Before-and-after change data
..............................
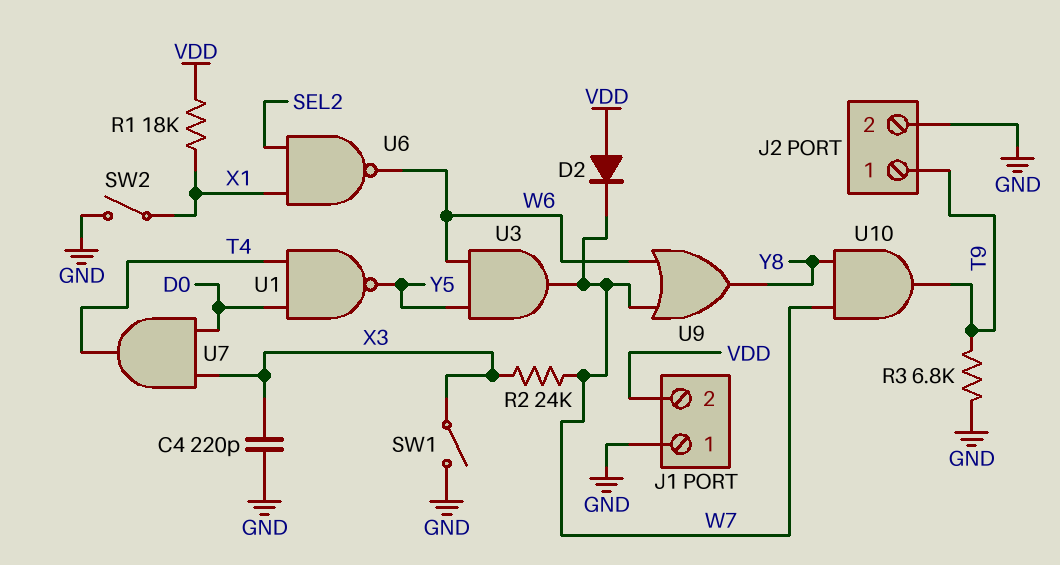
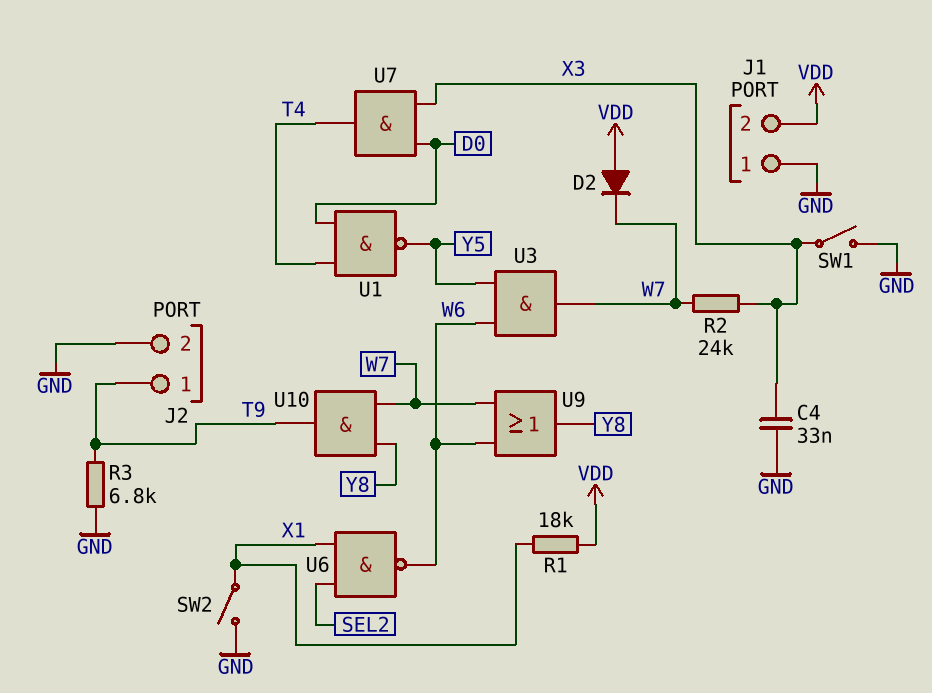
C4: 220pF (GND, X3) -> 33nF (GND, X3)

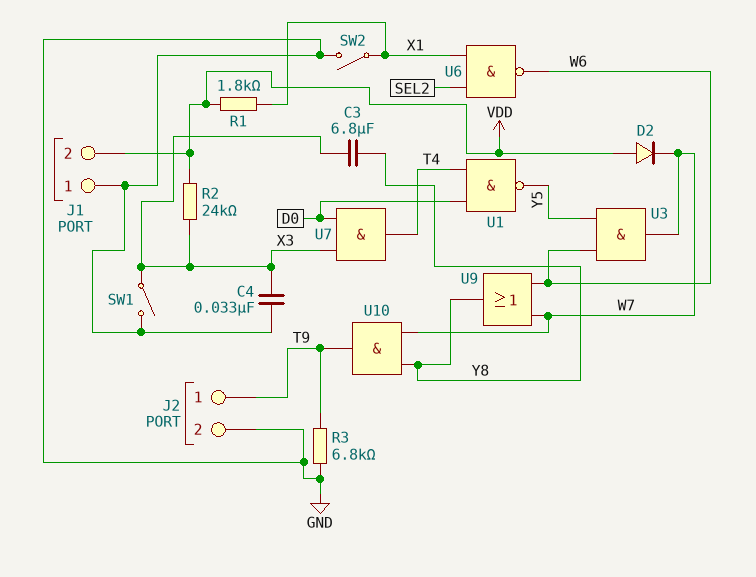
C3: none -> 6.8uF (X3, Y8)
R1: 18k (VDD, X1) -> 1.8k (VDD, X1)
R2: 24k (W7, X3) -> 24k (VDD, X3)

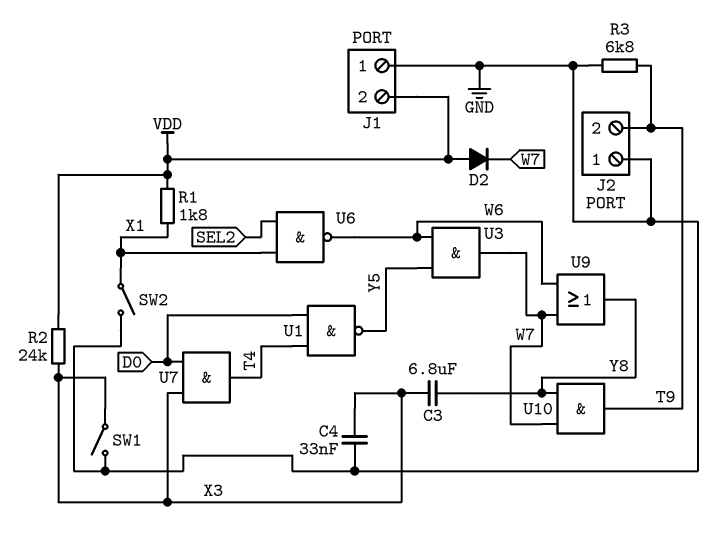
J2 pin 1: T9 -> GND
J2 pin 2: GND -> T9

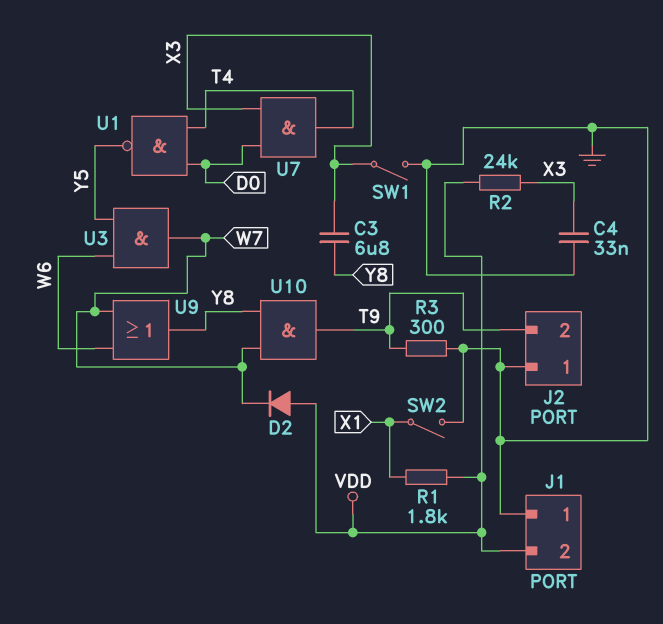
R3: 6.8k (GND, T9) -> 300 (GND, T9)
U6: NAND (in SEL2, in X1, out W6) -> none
..............................
- Task item -
In the records above, how many lines contain the string "none"? Only that number should be written.

- Response to the exercise -
2